[Start of Attachment]

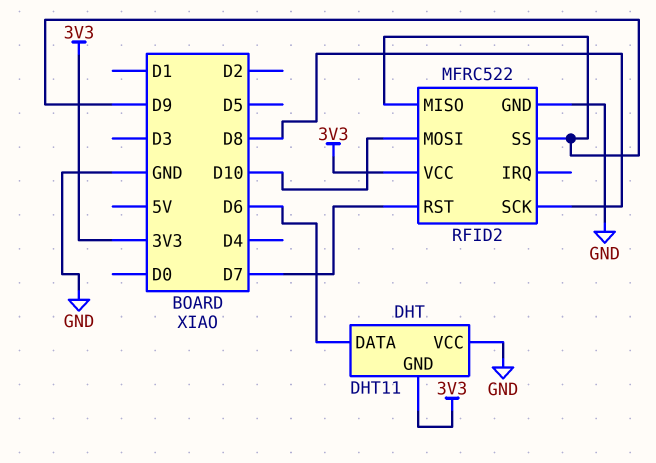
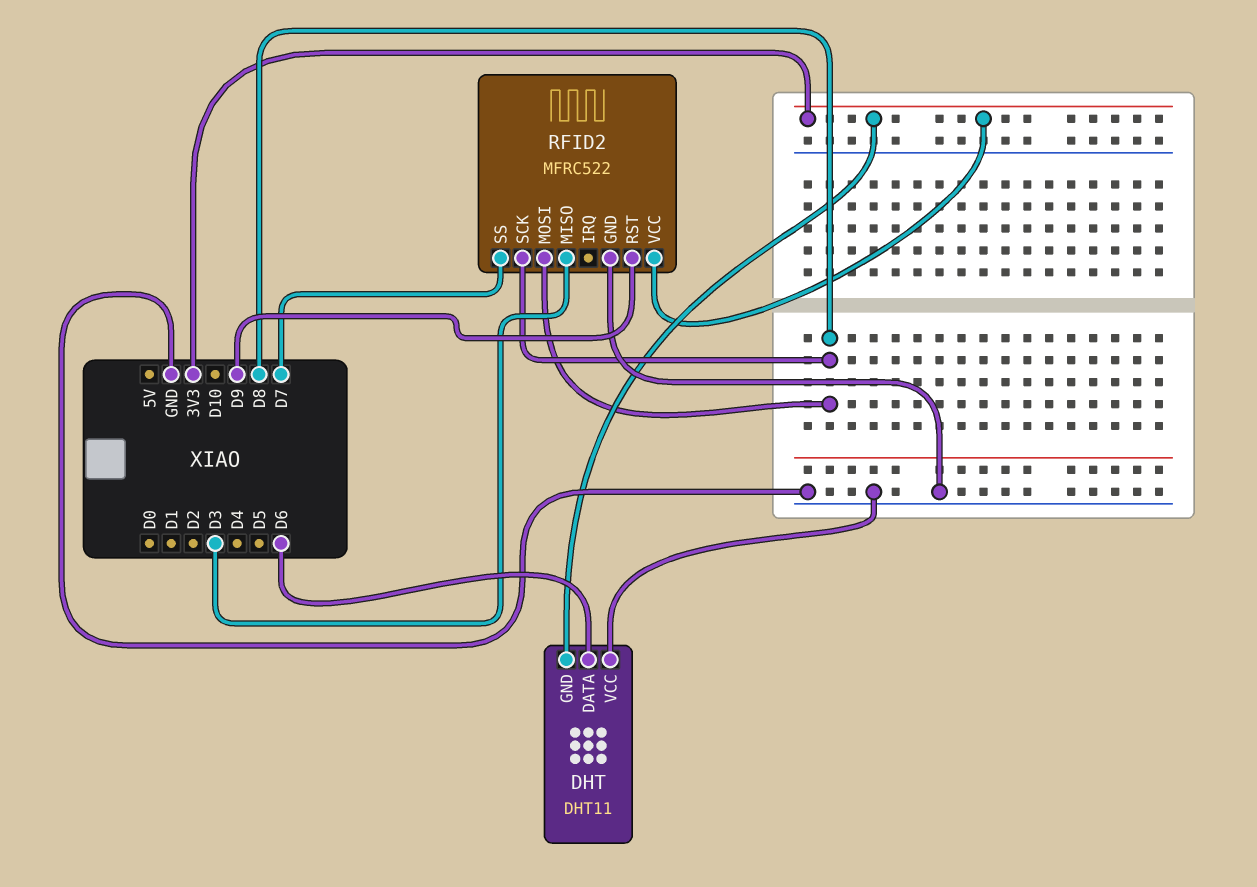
RFID2 pin MISO: D9 -> D3
RFID2 pin MOSI: D10 -> D8
RFID2 pin RST: D7 -> D9
RFID2 pin SS: D9 -> D7

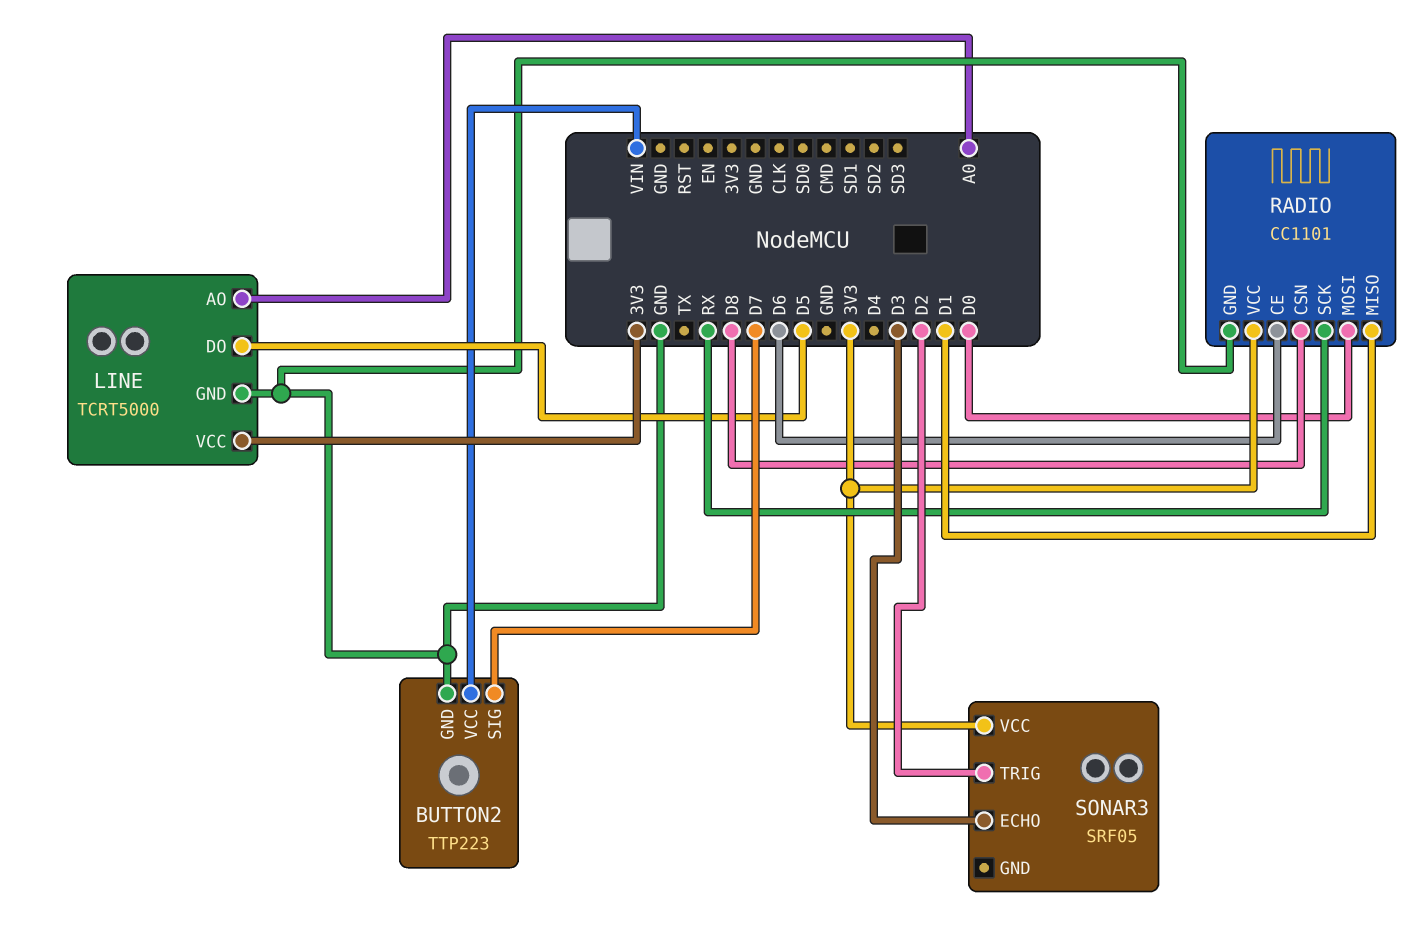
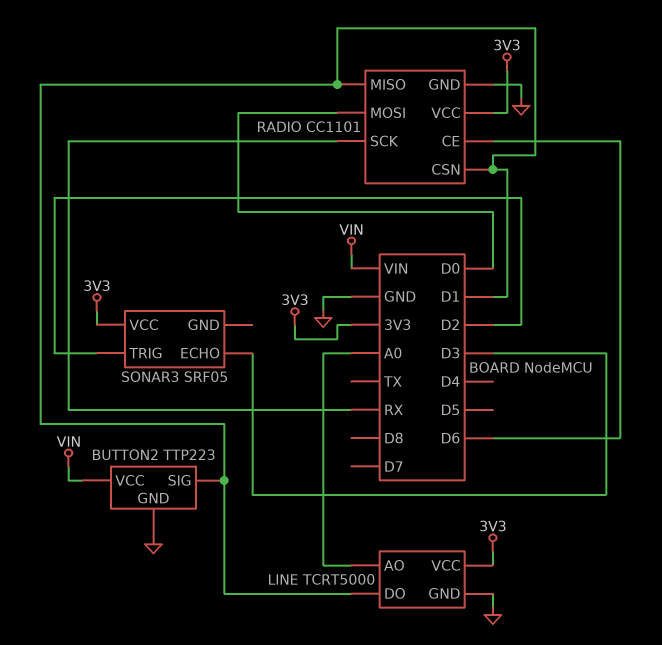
BUTTON2 pin SIG: D7 -> D1
LINE pin DO: D5 -> D1
RADIO pin CSN: D8 -> D1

[End of Attachment]

Everything above except the pictures needs to be reproduced exactly.

Written answer -
RFID2 pin MISO: D9 -> D3
RFID2 pin MOSI: D10 -> D8
RFID2 pin RST: D7 -> D9
RFID2 pin SS: D9 -> D7

BUTTON2 pin SIG: D7 -> D1
LINE pin DO: D5 -> D1
RADIO pin CSN: D8 -> D1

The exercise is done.